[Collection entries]

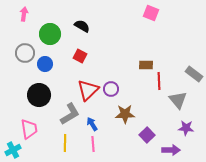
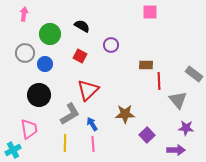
pink square: moved 1 px left, 1 px up; rotated 21 degrees counterclockwise
purple circle: moved 44 px up
purple arrow: moved 5 px right
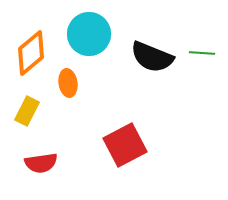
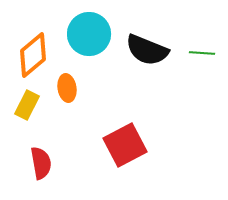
orange diamond: moved 2 px right, 2 px down
black semicircle: moved 5 px left, 7 px up
orange ellipse: moved 1 px left, 5 px down
yellow rectangle: moved 6 px up
red semicircle: rotated 92 degrees counterclockwise
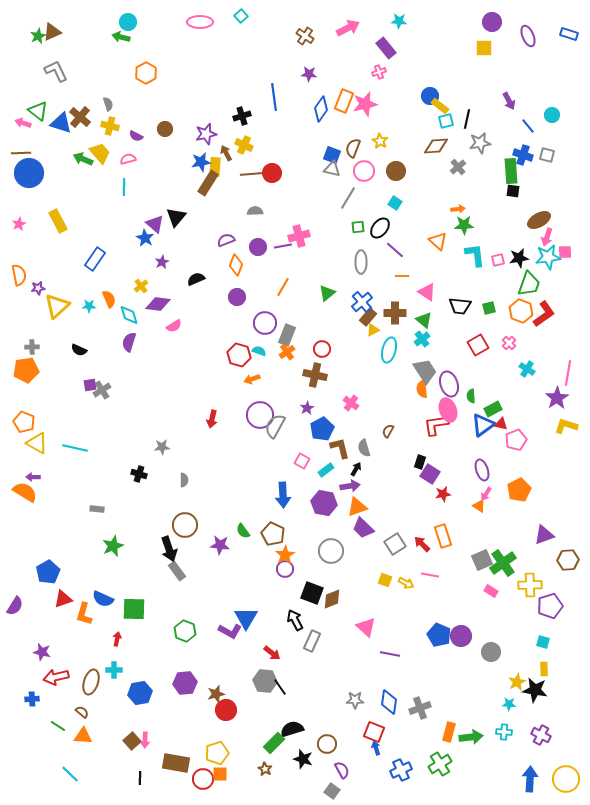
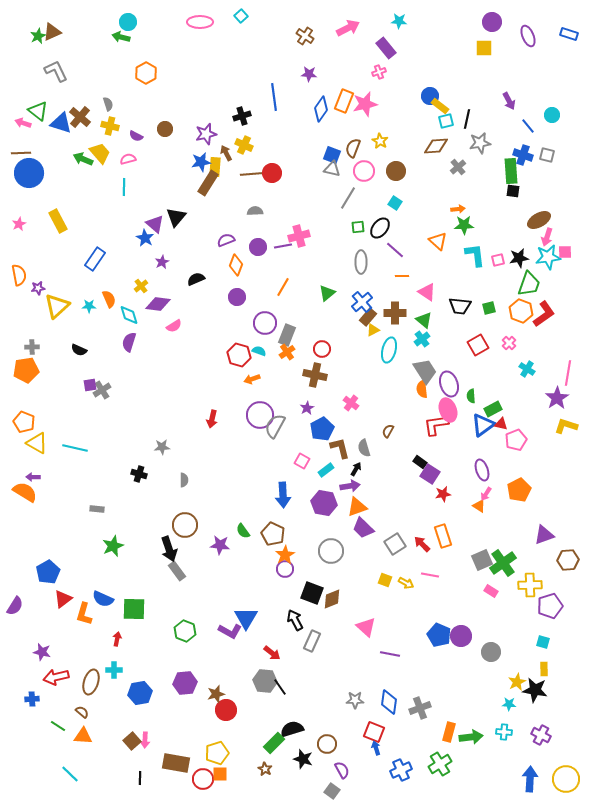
black rectangle at (420, 462): rotated 72 degrees counterclockwise
red triangle at (63, 599): rotated 18 degrees counterclockwise
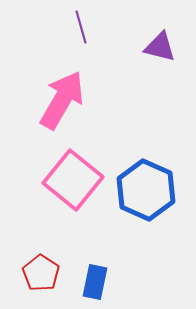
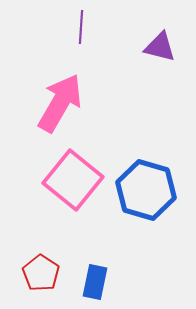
purple line: rotated 20 degrees clockwise
pink arrow: moved 2 px left, 3 px down
blue hexagon: rotated 8 degrees counterclockwise
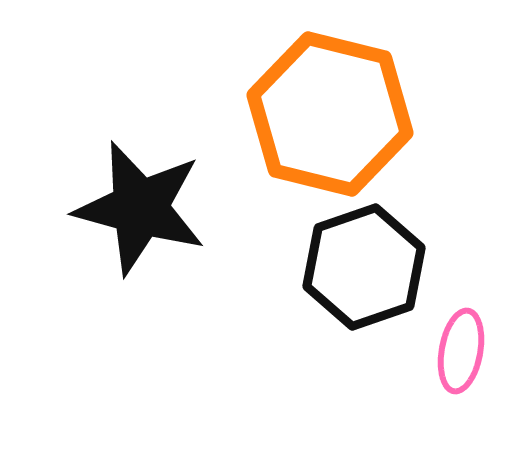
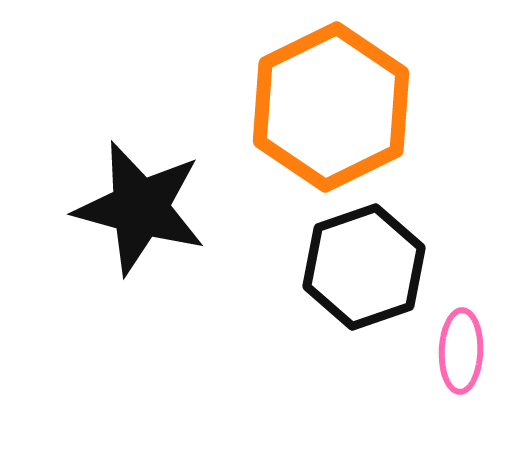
orange hexagon: moved 1 px right, 7 px up; rotated 20 degrees clockwise
pink ellipse: rotated 8 degrees counterclockwise
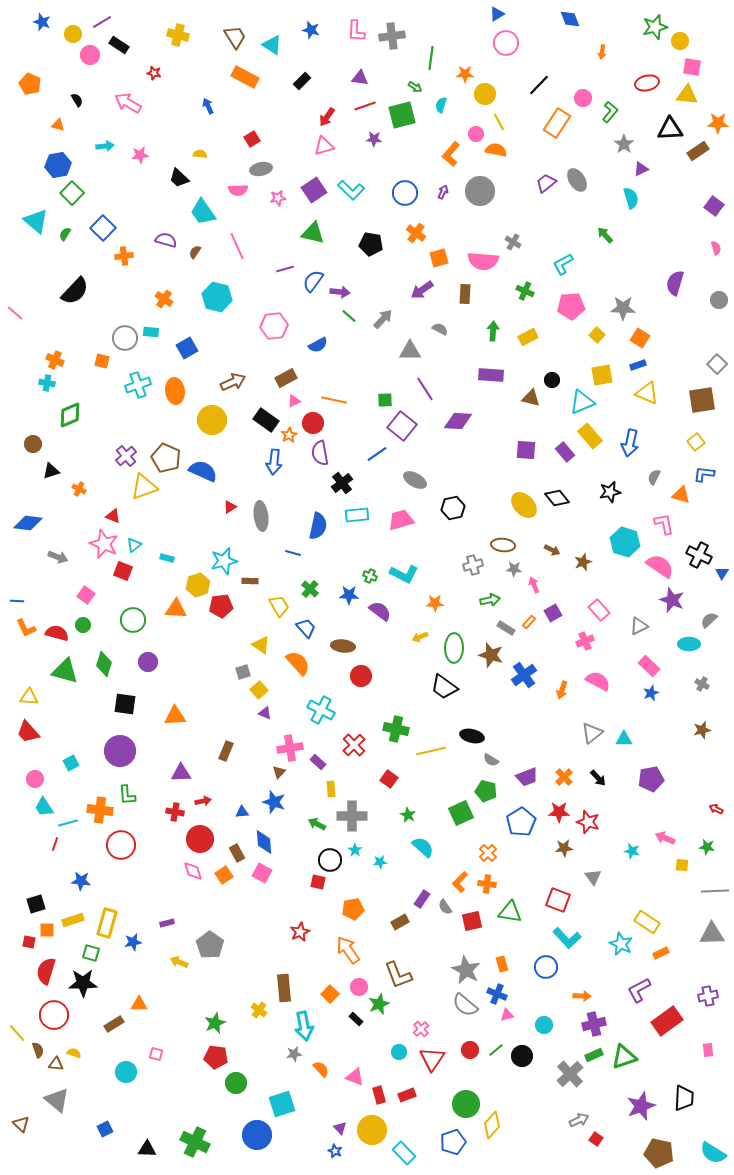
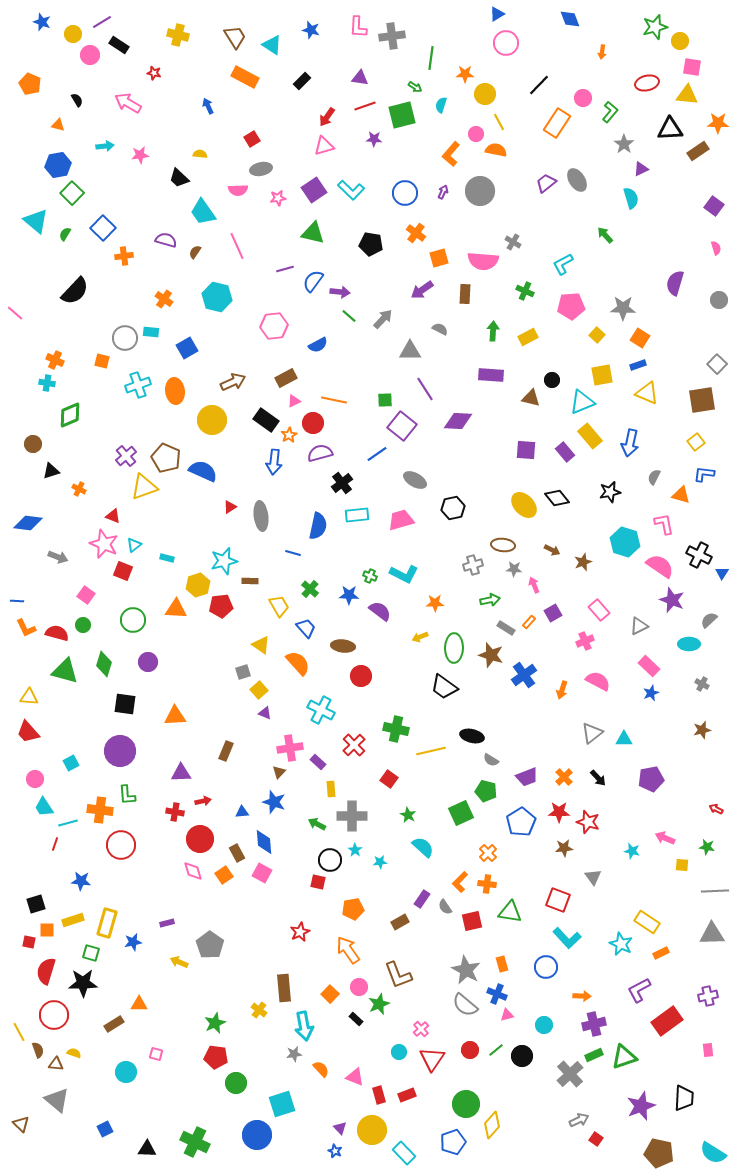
pink L-shape at (356, 31): moved 2 px right, 4 px up
purple semicircle at (320, 453): rotated 85 degrees clockwise
yellow line at (17, 1033): moved 2 px right, 1 px up; rotated 12 degrees clockwise
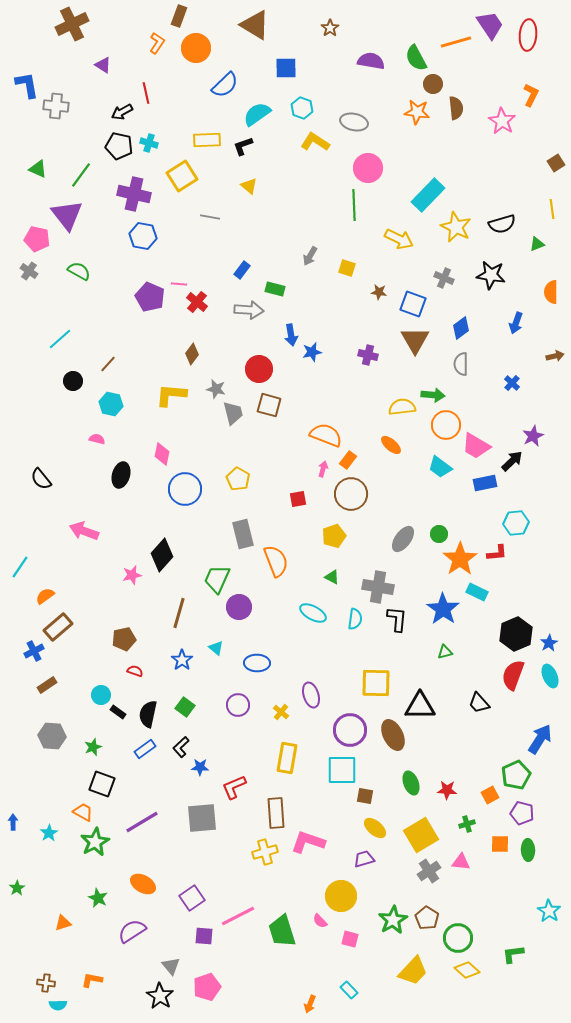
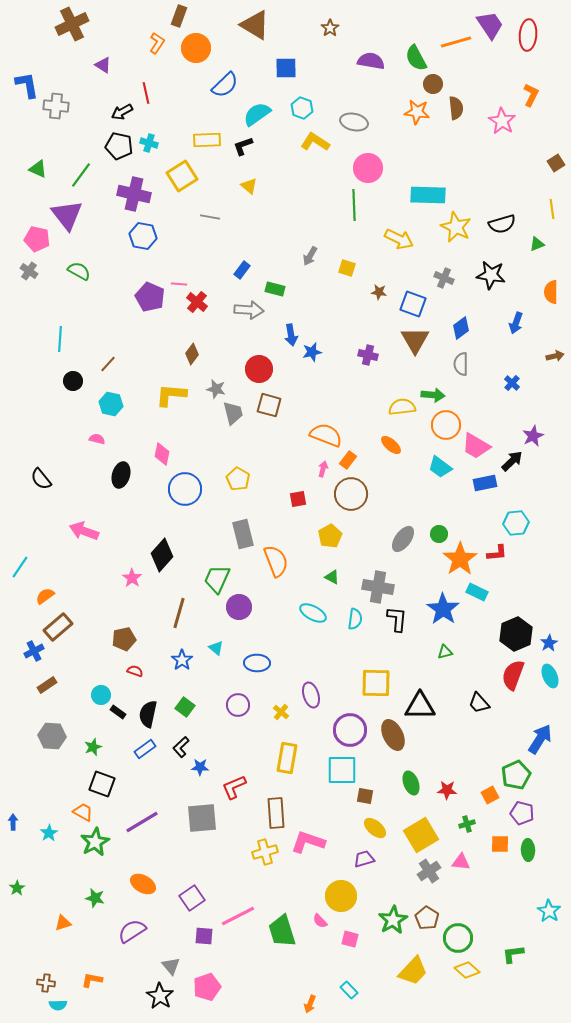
cyan rectangle at (428, 195): rotated 48 degrees clockwise
cyan line at (60, 339): rotated 45 degrees counterclockwise
yellow pentagon at (334, 536): moved 4 px left; rotated 10 degrees counterclockwise
pink star at (132, 575): moved 3 px down; rotated 24 degrees counterclockwise
green star at (98, 898): moved 3 px left; rotated 12 degrees counterclockwise
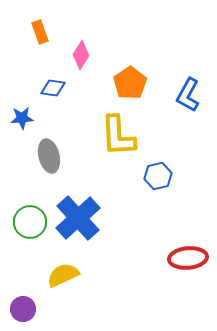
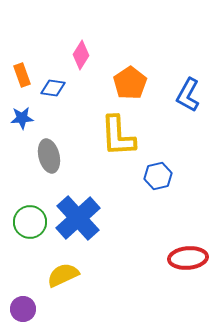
orange rectangle: moved 18 px left, 43 px down
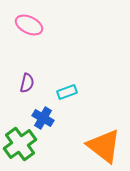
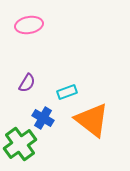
pink ellipse: rotated 36 degrees counterclockwise
purple semicircle: rotated 18 degrees clockwise
orange triangle: moved 12 px left, 26 px up
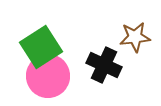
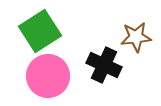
brown star: moved 1 px right
green square: moved 1 px left, 16 px up
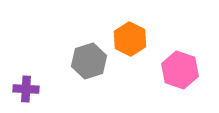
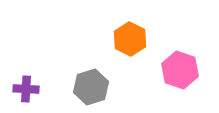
gray hexagon: moved 2 px right, 26 px down
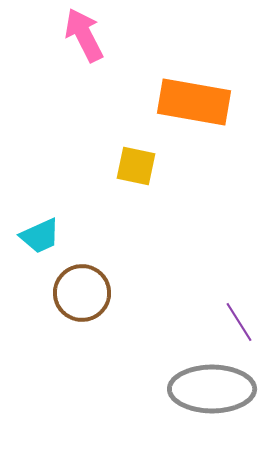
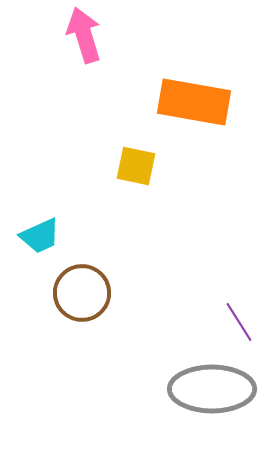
pink arrow: rotated 10 degrees clockwise
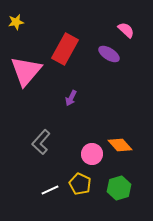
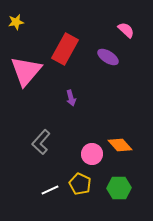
purple ellipse: moved 1 px left, 3 px down
purple arrow: rotated 42 degrees counterclockwise
green hexagon: rotated 15 degrees clockwise
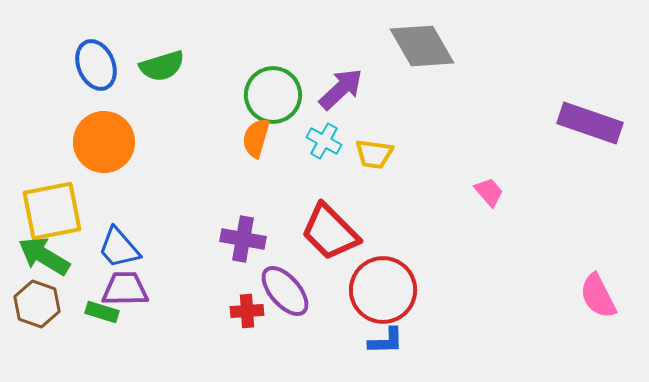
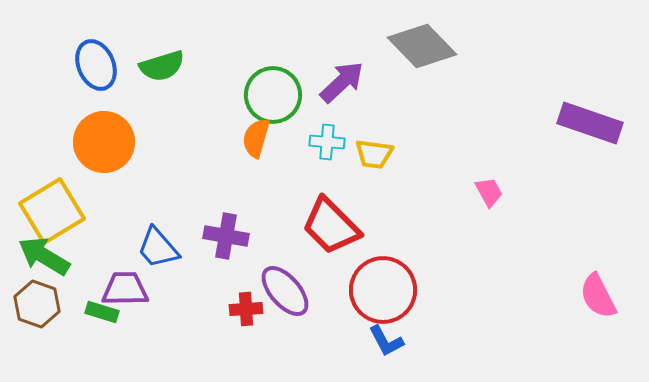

▸ **EXERCISE REQUIREMENTS**:
Output must match the lines from the start of the records above through the line that contains "cyan line at", exactly and with every picture removed.

▸ **RESPONSE TO THIS TASK**:
pink square: moved 1 px left, 1 px up; rotated 21 degrees counterclockwise
purple circle: moved 44 px up
purple arrow: moved 5 px right
orange diamond: moved 2 px right, 2 px down
black semicircle: moved 5 px left, 7 px up
orange ellipse: moved 1 px left, 5 px down
yellow rectangle: moved 6 px up
red semicircle: rotated 92 degrees counterclockwise
black rectangle at (420, 462): rotated 72 degrees counterclockwise
red triangle at (63, 599): rotated 18 degrees counterclockwise
purple line: rotated 20 degrees clockwise
pink arrow: moved 2 px left, 3 px down
blue hexagon: rotated 8 degrees counterclockwise
orange hexagon: moved 1 px right, 7 px up; rotated 20 degrees clockwise
pink ellipse: rotated 8 degrees counterclockwise
pink L-shape at (356, 31): moved 2 px right, 4 px up
purple semicircle at (320, 453): rotated 85 degrees clockwise
yellow line at (17, 1033): moved 2 px right, 1 px up; rotated 12 degrees clockwise
cyan rectangle at (428, 195): rotated 48 degrees clockwise
cyan line at (60, 339): rotated 45 degrees counterclockwise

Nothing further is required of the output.